What you are asked to do – Return the data below unaltered, but strip out the pictures.
╭─ Information provided
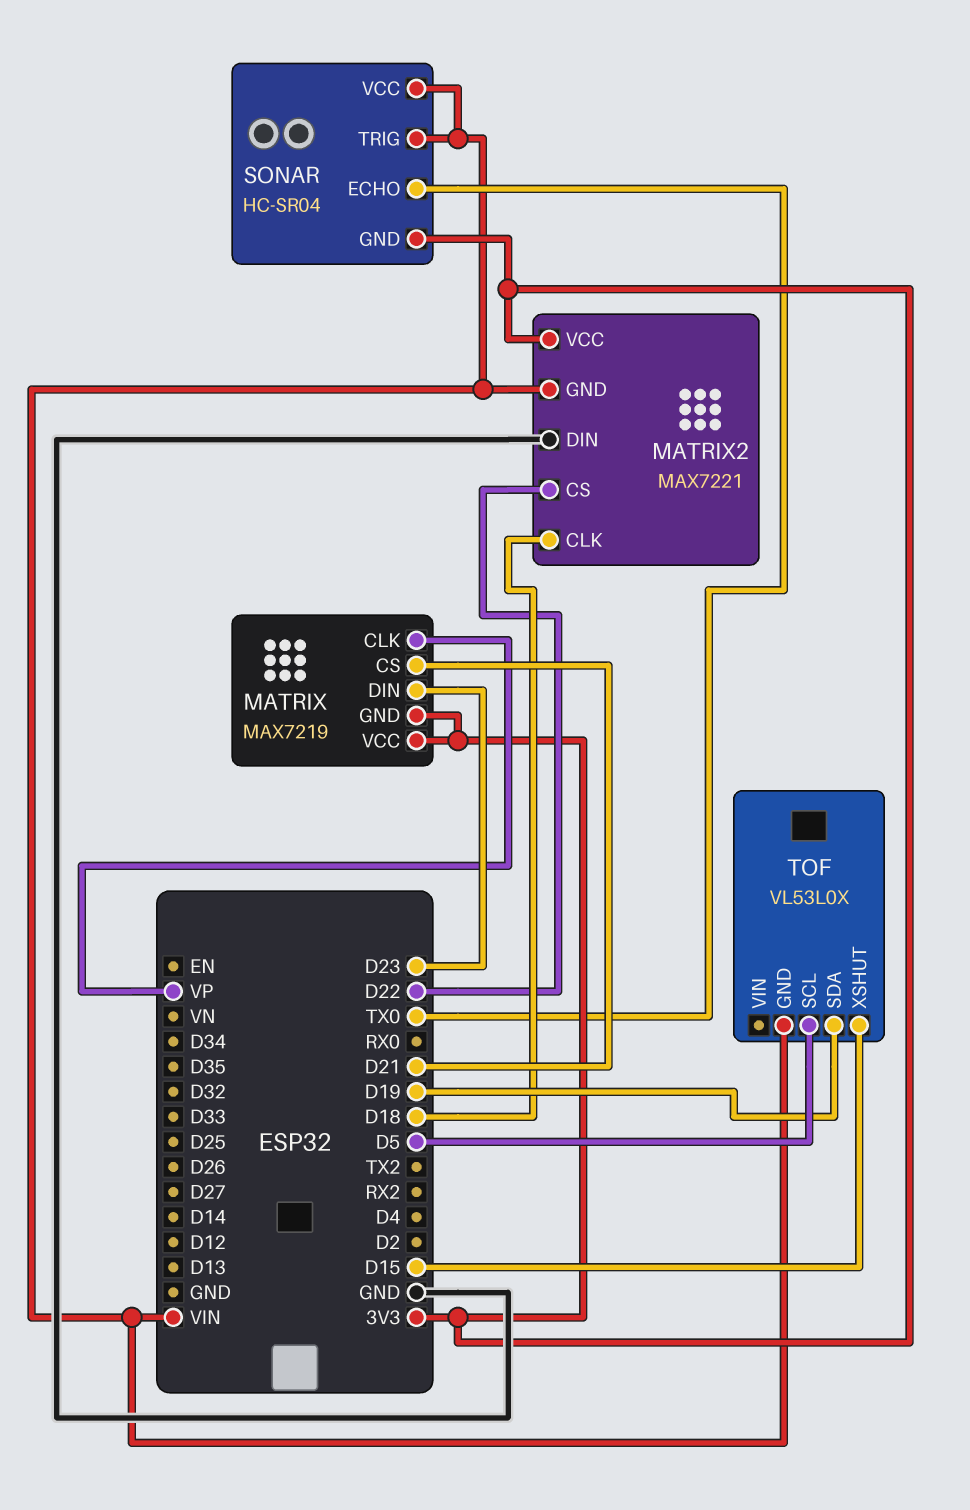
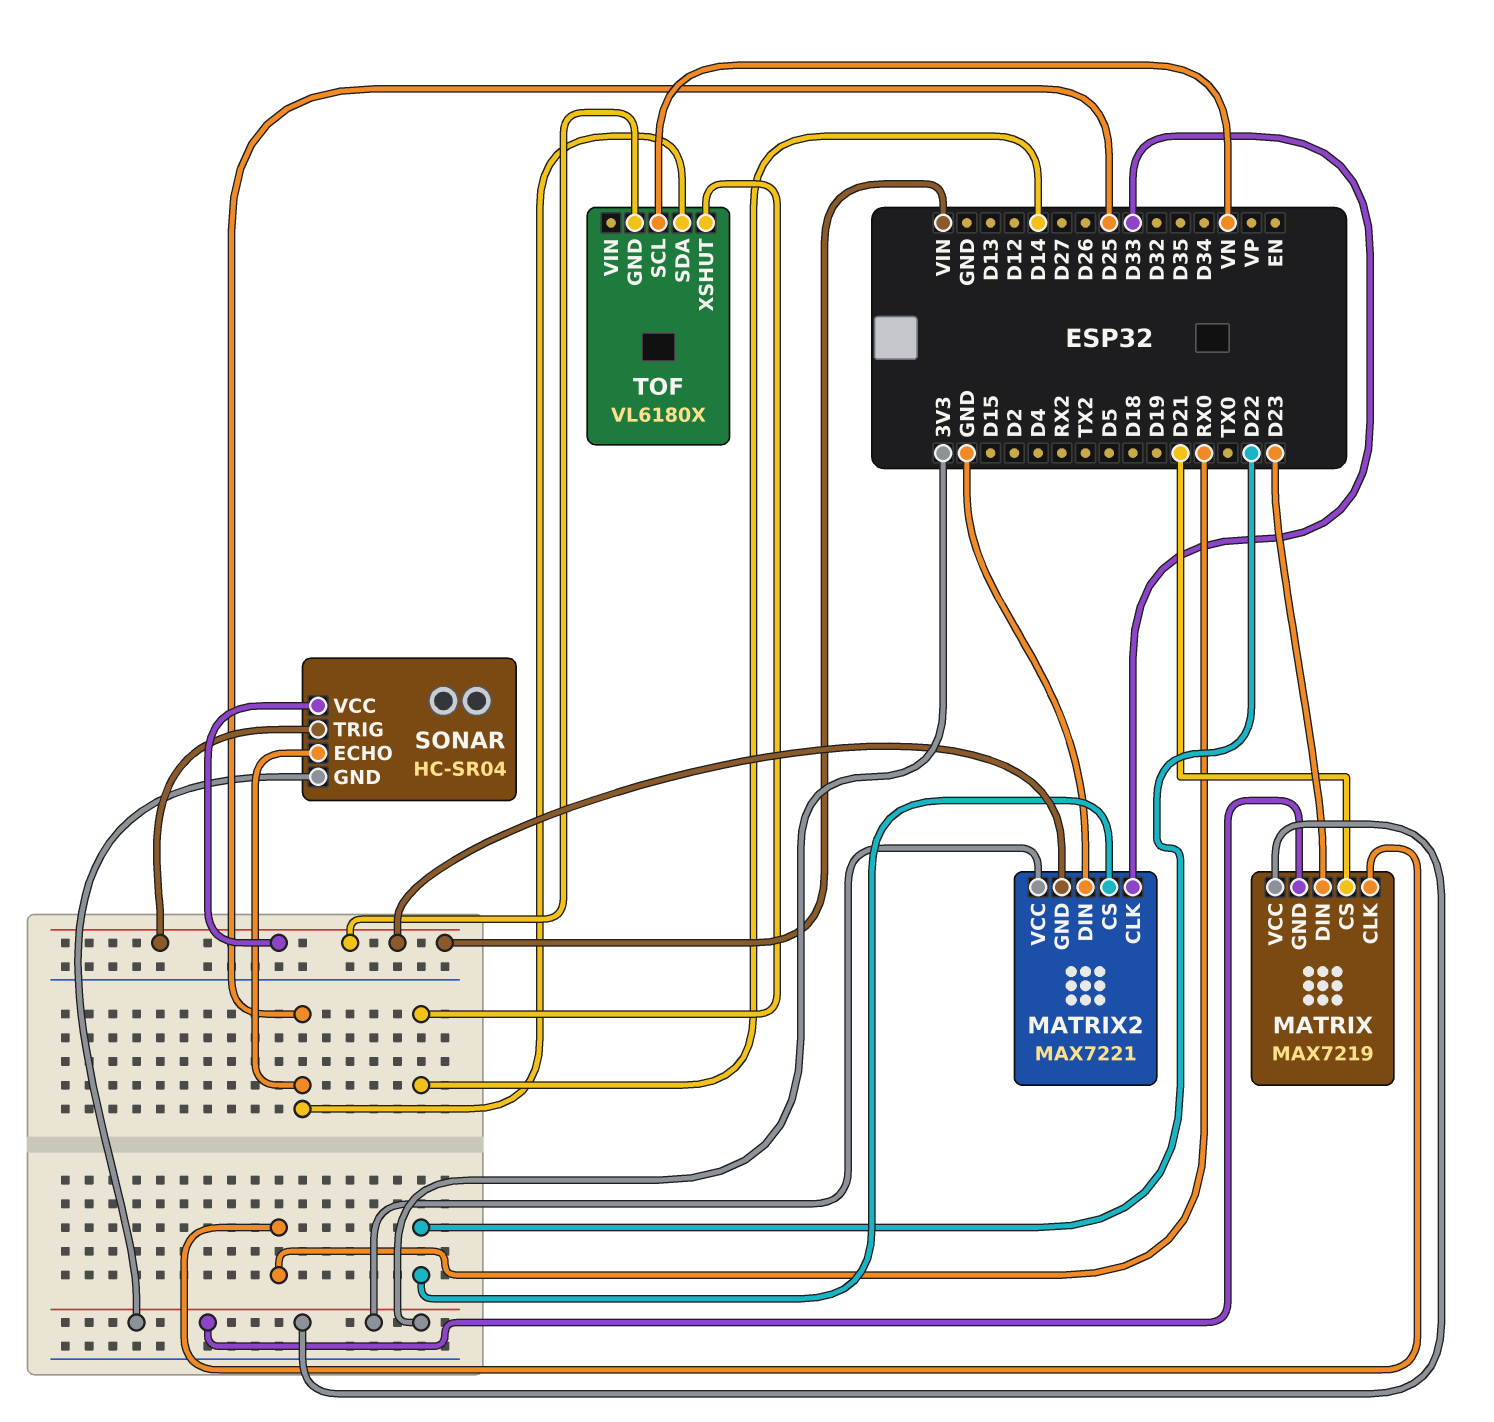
MATRIX pin CLK: VP -> RX0
MATRIX2 pin CLK: D18 -> D33
SONAR pin ECHO: TX0 -> D25
TOF: VL53L0X -> VL6180X
TOF pin SCL: D5 -> VN
TOF pin SDA: D19 -> D25
TOF pin XSHUT: D15 -> D14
╰─
Response –
MATRIX pin CLK: VP -> RX0
MATRIX2 pin CLK: D18 -> D33
SONAR pin ECHO: TX0 -> D25
TOF: VL53L0X -> VL6180X
TOF pin SCL: D5 -> VN
TOF pin SDA: D19 -> D25
TOF pin XSHUT: D15 -> D14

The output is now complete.